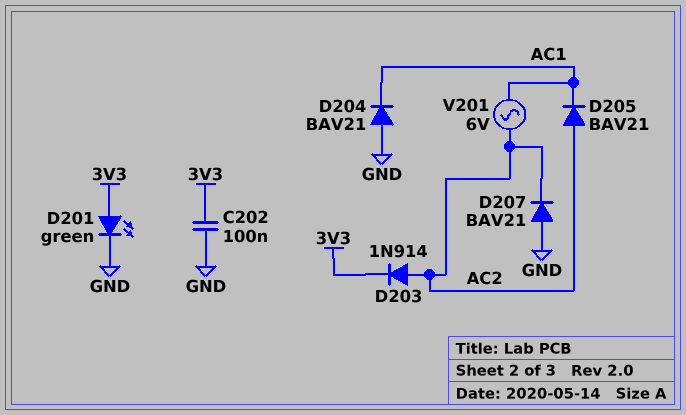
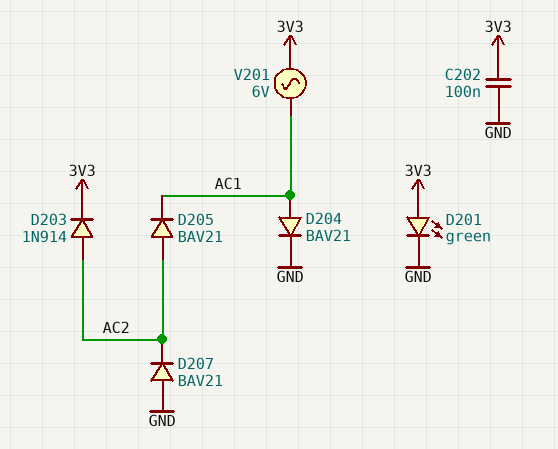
D204: diode BAV21 (A GND, K AC1) -> diode BAV21 (A AC1, K GND)
V201: AC 6V (AC1, AC2) -> AC 6V (3V3, AC1)

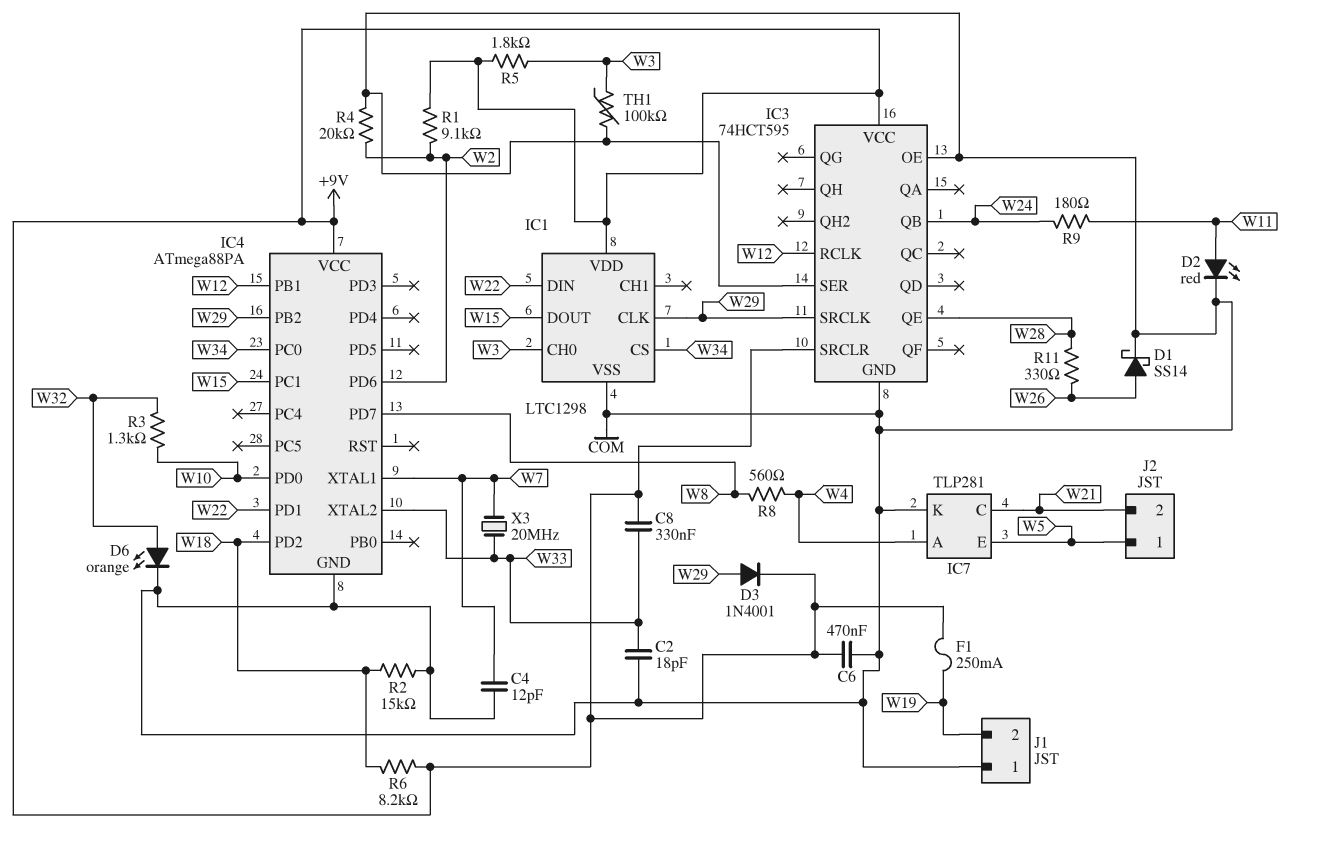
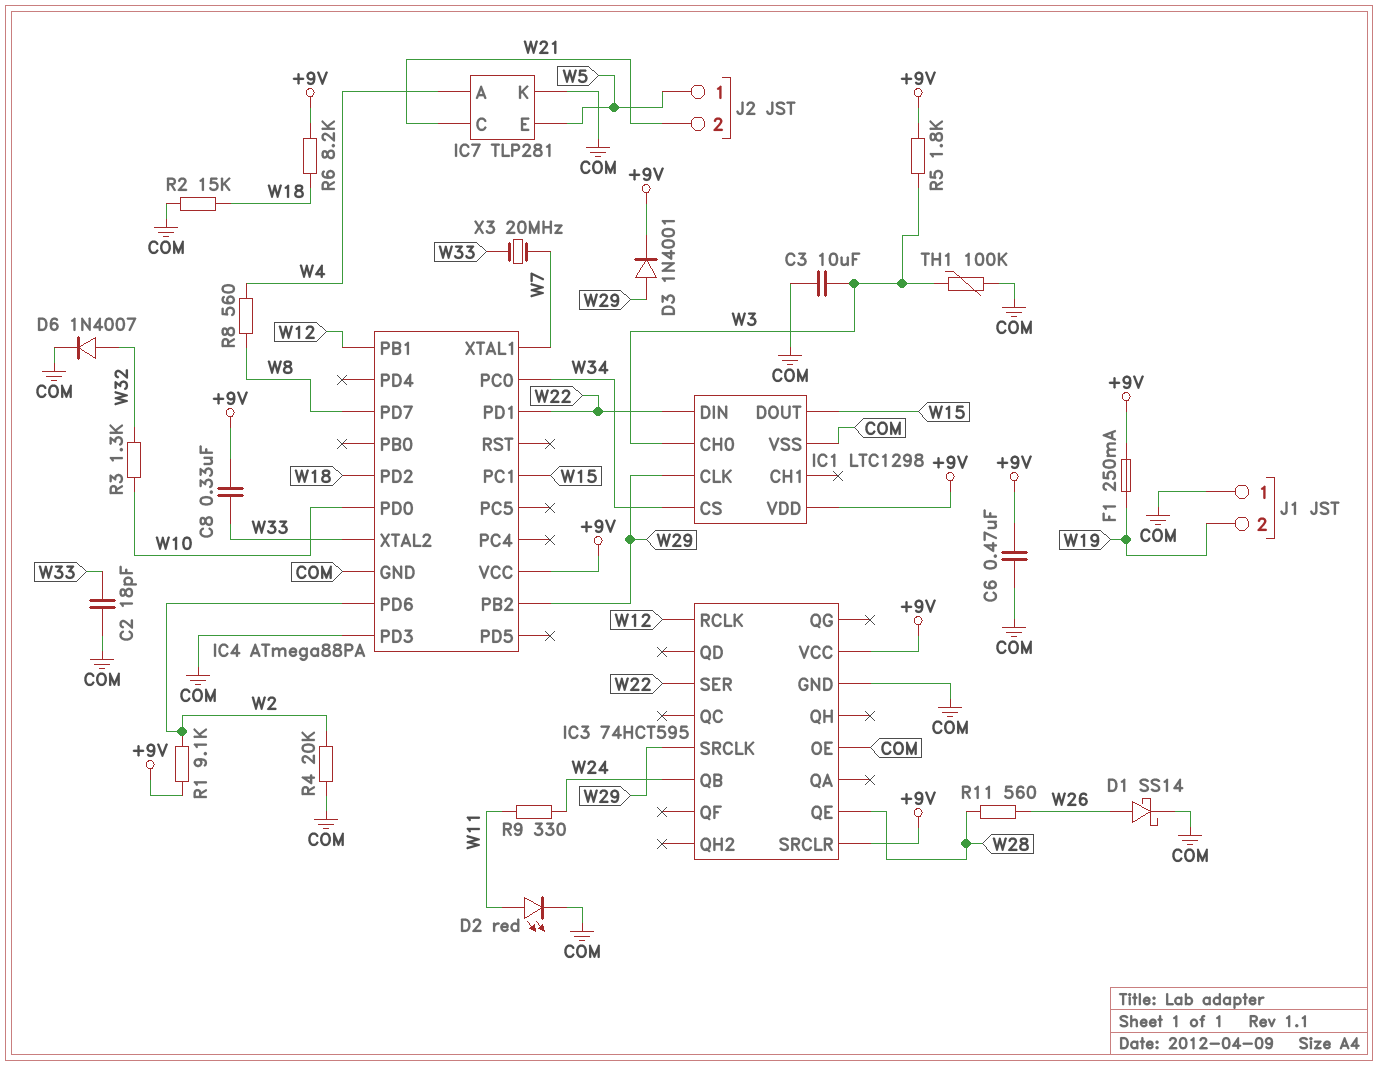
C3: none -> 10uF (COM, W3)
C4: 12pF (COM, W7) -> none
D6: LED orange (A W32, K COM) -> diode 1N4007 (A W32, K COM)
IC3 pin SER: COM -> W22
IC4 pin PD3: none -> COM
R9: 180 (W11, W24) -> 330 (W11, W24)
R11: 330 (W26, W28) -> 560 (W26, W28)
::::
Brief:
Transcribe the whole listing exactly. Pictures stay out of your copy.

Response area:
D204: diode BAV21 (A GND, K AC1) -> diode BAV21 (A AC1, K GND)
V201: AC 6V (AC1, AC2) -> AC 6V (3V3, AC1)

C3: none -> 10uF (COM, W3)
C4: 12pF (COM, W7) -> none
D6: LED orange (A W32, K COM) -> diode 1N4007 (A W32, K COM)
IC3 pin SER: COM -> W22
IC4 pin PD3: none -> COM
R9: 180 (W11, W24) -> 330 (W11, W24)
R11: 330 (W26, W28) -> 560 (W26, W28)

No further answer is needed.